--- Start Data extract ---

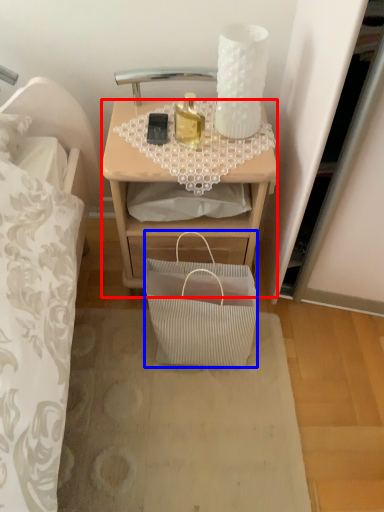
Question: Which object appears farthest to the camera in this image, desk (highlighted by a red box) or handbag (highlighted by a blue box)?

Choices:
 (A) desk
 (B) handbag

Answer: (A)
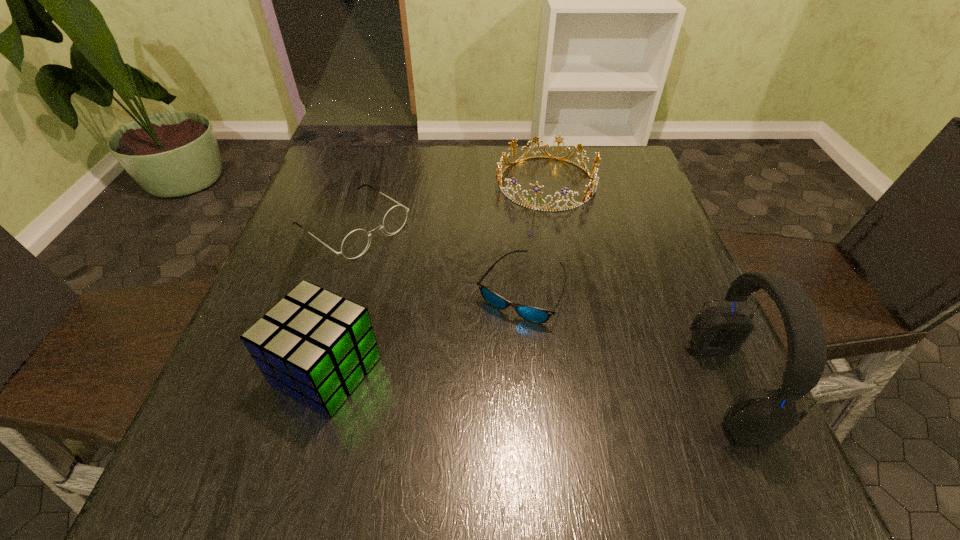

--- End Data extract ---

Return the text of all the records above word for word, leaving out the pictures.

Question: Which object appears farthest to the camera in this image, desk (highlighted by a red box) or handbag (highlighted by a blue box)?

Choices:
 (A) desk
 (B) handbag

Answer: (A)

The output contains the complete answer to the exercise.